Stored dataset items
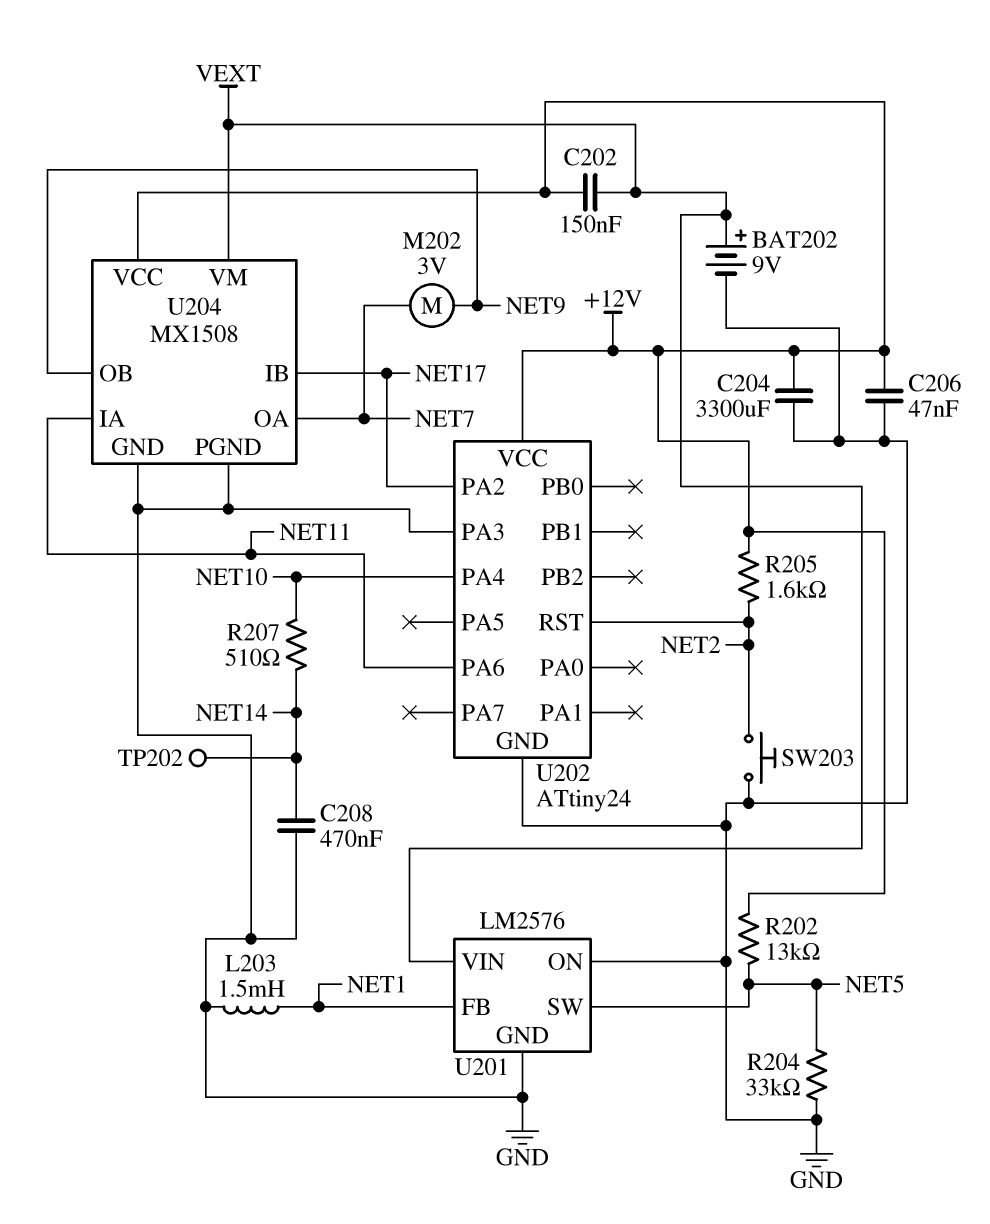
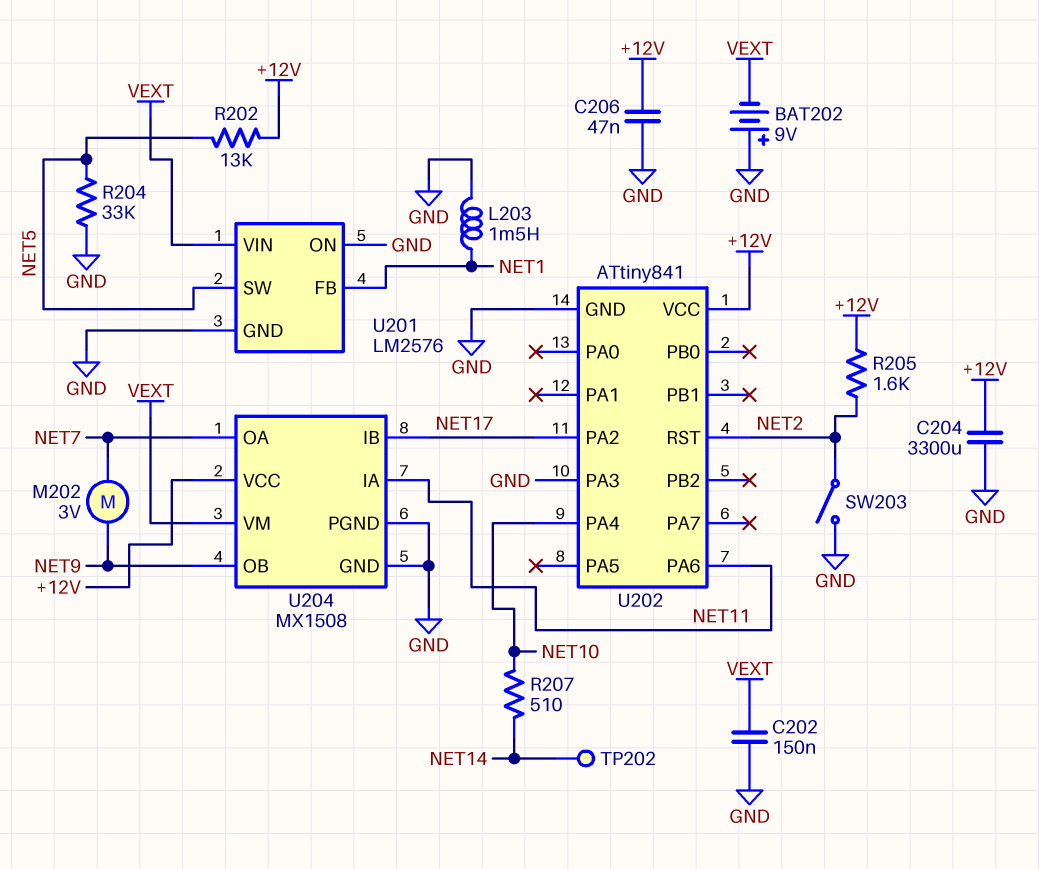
BAT202: 9V (plus VEXT, minus GND) -> 9V (plus GND, minus VEXT)
C202: 150nF (+12V, VEXT) -> 150nF (GND, VEXT)
C208: 470nF (GND, NET14) -> none
SW203: button (GND, NET2) -> switch (GND, NET2)
U202: ATtiny24 -> ATtiny841

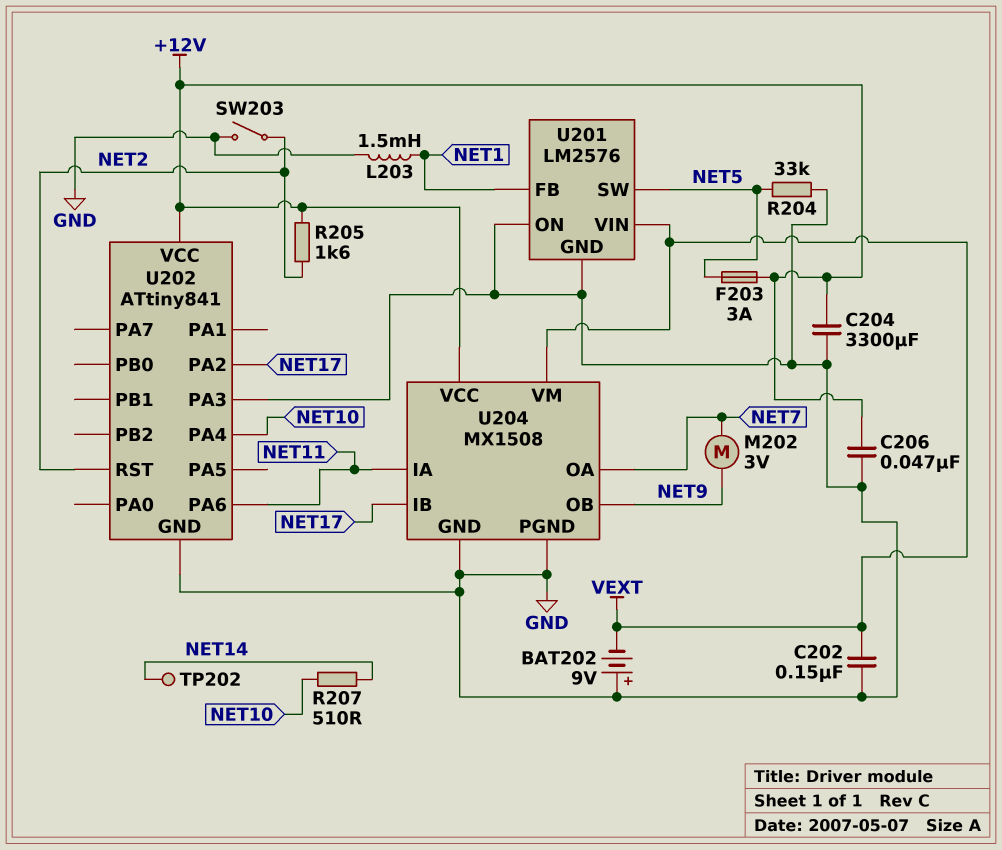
F203: none -> 3A (+12V, NET5)
R202: 13k (+12V, NET5) -> none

Work request — Repeat each entry exactly as it appears; skip any picture.

Response for this exercise —
BAT202: 9V (plus VEXT, minus GND) -> 9V (plus GND, minus VEXT)
C202: 150nF (+12V, VEXT) -> 150nF (GND, VEXT)
C208: 470nF (GND, NET14) -> none
SW203: button (GND, NET2) -> switch (GND, NET2)
U202: ATtiny24 -> ATtiny841

F203: none -> 3A (+12V, NET5)
R202: 13k (+12V, NET5) -> none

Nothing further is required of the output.